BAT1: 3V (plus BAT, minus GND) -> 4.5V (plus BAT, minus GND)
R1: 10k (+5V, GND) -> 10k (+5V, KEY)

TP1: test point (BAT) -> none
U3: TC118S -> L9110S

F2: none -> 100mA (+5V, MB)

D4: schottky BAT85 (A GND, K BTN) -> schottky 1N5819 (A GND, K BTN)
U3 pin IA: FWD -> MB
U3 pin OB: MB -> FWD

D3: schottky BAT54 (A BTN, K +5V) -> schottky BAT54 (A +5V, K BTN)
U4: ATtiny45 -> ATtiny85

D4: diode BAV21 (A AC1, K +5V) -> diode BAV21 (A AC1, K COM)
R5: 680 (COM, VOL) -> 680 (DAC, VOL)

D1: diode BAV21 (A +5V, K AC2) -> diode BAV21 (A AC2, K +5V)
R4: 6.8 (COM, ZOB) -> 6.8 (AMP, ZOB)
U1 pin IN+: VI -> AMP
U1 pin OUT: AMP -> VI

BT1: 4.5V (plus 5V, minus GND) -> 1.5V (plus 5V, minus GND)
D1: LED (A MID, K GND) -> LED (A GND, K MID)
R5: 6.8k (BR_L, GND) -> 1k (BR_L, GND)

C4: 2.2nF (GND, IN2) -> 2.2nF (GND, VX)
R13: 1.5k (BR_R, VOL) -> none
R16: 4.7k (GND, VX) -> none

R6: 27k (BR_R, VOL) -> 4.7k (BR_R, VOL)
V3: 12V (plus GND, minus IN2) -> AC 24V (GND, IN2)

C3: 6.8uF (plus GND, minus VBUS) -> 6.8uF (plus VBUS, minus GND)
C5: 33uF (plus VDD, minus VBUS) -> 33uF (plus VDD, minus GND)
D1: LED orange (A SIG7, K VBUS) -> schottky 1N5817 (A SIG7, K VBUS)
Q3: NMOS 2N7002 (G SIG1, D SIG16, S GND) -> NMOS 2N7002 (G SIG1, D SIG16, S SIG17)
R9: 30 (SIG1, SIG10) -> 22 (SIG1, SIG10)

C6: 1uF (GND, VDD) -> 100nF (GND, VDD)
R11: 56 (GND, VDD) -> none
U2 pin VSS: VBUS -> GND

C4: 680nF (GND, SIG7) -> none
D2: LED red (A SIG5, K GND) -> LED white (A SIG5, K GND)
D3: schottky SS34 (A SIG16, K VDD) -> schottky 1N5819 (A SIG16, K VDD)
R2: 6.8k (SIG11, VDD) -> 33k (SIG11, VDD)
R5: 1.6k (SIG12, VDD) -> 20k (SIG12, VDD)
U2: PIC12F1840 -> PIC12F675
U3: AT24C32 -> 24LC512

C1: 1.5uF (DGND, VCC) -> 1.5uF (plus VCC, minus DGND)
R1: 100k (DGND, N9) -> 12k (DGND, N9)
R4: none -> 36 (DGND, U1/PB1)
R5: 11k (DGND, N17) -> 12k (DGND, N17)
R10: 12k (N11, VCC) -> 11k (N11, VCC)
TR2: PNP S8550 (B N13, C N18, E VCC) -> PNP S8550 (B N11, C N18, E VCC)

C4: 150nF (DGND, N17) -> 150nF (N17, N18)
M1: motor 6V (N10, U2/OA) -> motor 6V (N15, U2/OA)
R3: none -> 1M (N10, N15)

Your instructions
Extract the full set of entries word for word.

Answer box
BAT1: 3V (plus BAT, minus GND) -> 4.5V (plus BAT, minus GND)
R1: 10k (+5V, GND) -> 10k (+5V, KEY)

TP1: test point (BAT) -> none
U3: TC118S -> L9110S

F2: none -> 100mA (+5V, MB)

D4: schottky BAT85 (A GND, K BTN) -> schottky 1N5819 (A GND, K BTN)
U3 pin IA: FWD -> MB
U3 pin OB: MB -> FWD

D3: schottky BAT54 (A BTN, K +5V) -> schottky BAT54 (A +5V, K BTN)
U4: ATtiny45 -> ATtiny85

D4: diode BAV21 (A AC1, K +5V) -> diode BAV21 (A AC1, K COM)
R5: 680 (COM, VOL) -> 680 (DAC, VOL)

D1: diode BAV21 (A +5V, K AC2) -> diode BAV21 (A AC2, K +5V)
R4: 6.8 (COM, ZOB) -> 6.8 (AMP, ZOB)
U1 pin IN+: VI -> AMP
U1 pin OUT: AMP -> VI

BT1: 4.5V (plus 5V, minus GND) -> 1.5V (plus 5V, minus GND)
D1: LED (A MID, K GND) -> LED (A GND, K MID)
R5: 6.8k (BR_L, GND) -> 1k (BR_L, GND)

C4: 2.2nF (GND, IN2) -> 2.2nF (GND, VX)
R13: 1.5k (BR_R, VOL) -> none
R16: 4.7k (GND, VX) -> none

R6: 27k (BR_R, VOL) -> 4.7k (BR_R, VOL)
V3: 12V (plus GND, minus IN2) -> AC 24V (GND, IN2)

C3: 6.8uF (plus GND, minus VBUS) -> 6.8uF (plus VBUS, minus GND)
C5: 33uF (plus VDD, minus VBUS) -> 33uF (plus VDD, minus GND)
D1: LED orange (A SIG7, K VBUS) -> schottky 1N5817 (A SIG7, K VBUS)
Q3: NMOS 2N7002 (G SIG1, D SIG16, S GND) -> NMOS 2N7002 (G SIG1, D SIG16, S SIG17)
R9: 30 (SIG1, SIG10) -> 22 (SIG1, SIG10)

C6: 1uF (GND, VDD) -> 100nF (GND, VDD)
R11: 56 (GND, VDD) -> none
U2 pin VSS: VBUS -> GND

C4: 680nF (GND, SIG7) -> none
D2: LED red (A SIG5, K GND) -> LED white (A SIG5, K GND)
D3: schottky SS34 (A SIG16, K VDD) -> schottky 1N5819 (A SIG16, K VDD)
R2: 6.8k (SIG11, VDD) -> 33k (SIG11, VDD)
R5: 1.6k (SIG12, VDD) -> 20k (SIG12, VDD)
U2: PIC12F1840 -> PIC12F675
U3: AT24C32 -> 24LC512

C1: 1.5uF (DGND, VCC) -> 1.5uF (plus VCC, minus DGND)
R1: 100k (DGND, N9) -> 12k (DGND, N9)
R4: none -> 36 (DGND, U1/PB1)
R5: 11k (DGND, N17) -> 12k (DGND, N17)
R10: 12k (N11, VCC) -> 11k (N11, VCC)
TR2: PNP S8550 (B N13, C N18, E VCC) -> PNP S8550 (B N11, C N18, E VCC)

C4: 150nF (DGND, N17) -> 150nF (N17, N18)
M1: motor 6V (N10, U2/OA) -> motor 6V (N15, U2/OA)
R3: none -> 1M (N10, N15)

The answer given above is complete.